## BRIEF:
There is a line containing "brown brick D4:D6" in the entries below. Repeat that line and every line after it exactly, and nothing more.

## Scene difference descriptions:
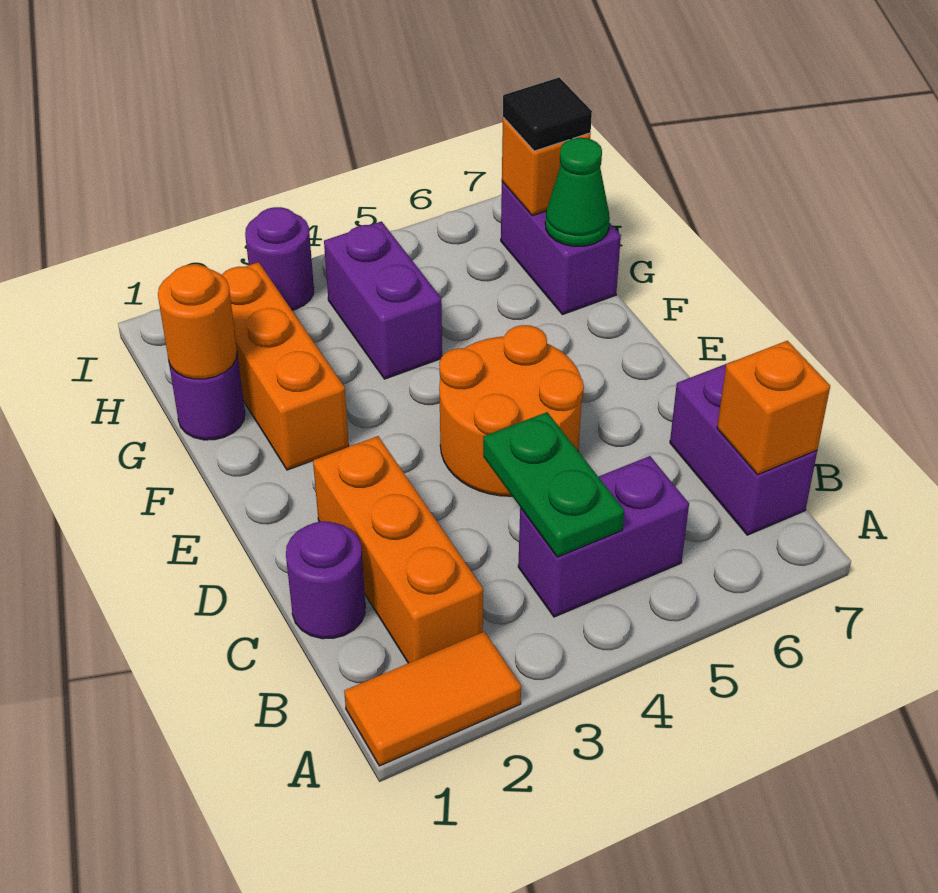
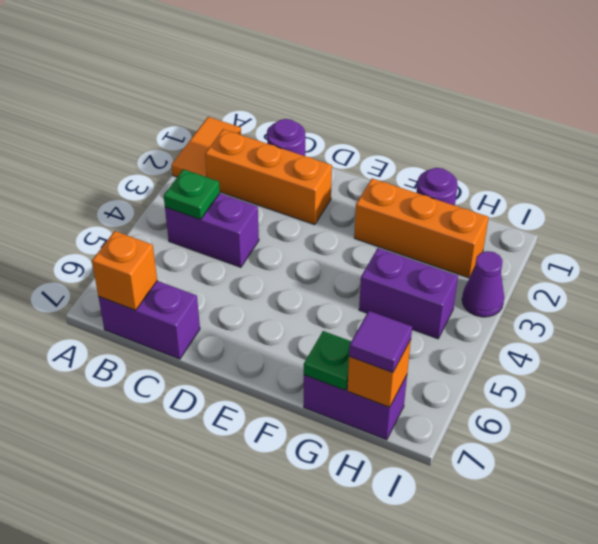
purple brick B4:B5 level 1 -> purple brick B4:C4 level 1
green plate B4:C4 level 2 -> green plate B4 level 2
orange round brick D4:E5 level 1 -> none
orange round brick G1 level 2 -> none
green cone G7 level 2 -> green plate G7 level 2
black tile H7 level 3 -> purple tile H7 level 3
purple round brick I3 level 1 -> purple cone I3 level 1

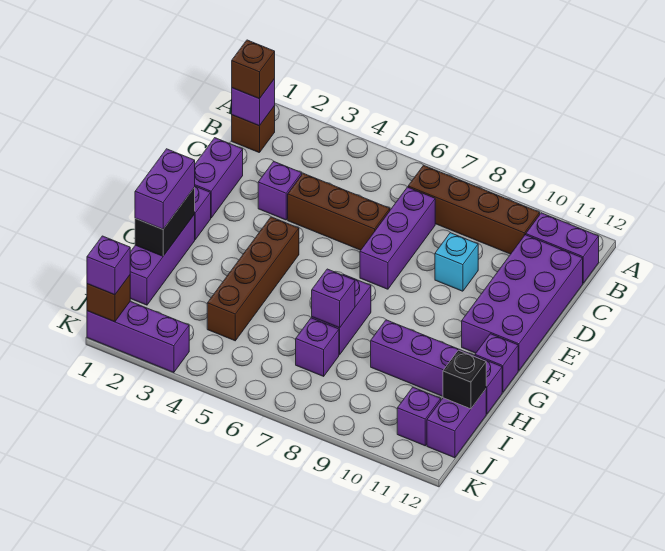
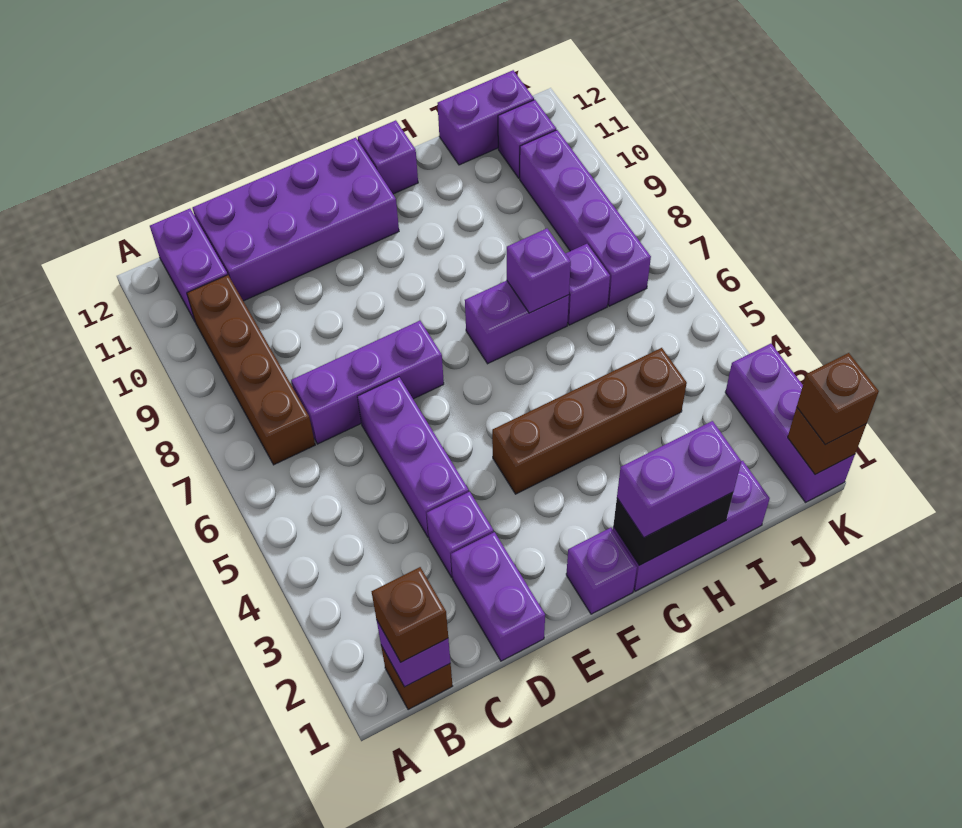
purple brick D1:E1 level 1 -> purple brick D1:D2 level 1
brown brick D4:D6 level 1 -> purple brick D4:D6 level 1
cyan brick D9 level 1 -> none
purple brick H9:H12 level 1 -> purple brick J7:J10 level 1
black brick I12 level 2 -> none
purple brick K1 level 3 -> brown brick K1 level 3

## YOUR RESPONSE:
brown brick D4:D6 level 1 -> purple brick D4:D6 level 1
cyan brick D9 level 1 -> none
purple brick H9:H12 level 1 -> purple brick J7:J10 level 1
black brick I12 level 2 -> none
purple brick K1 level 3 -> brown brick K1 level 3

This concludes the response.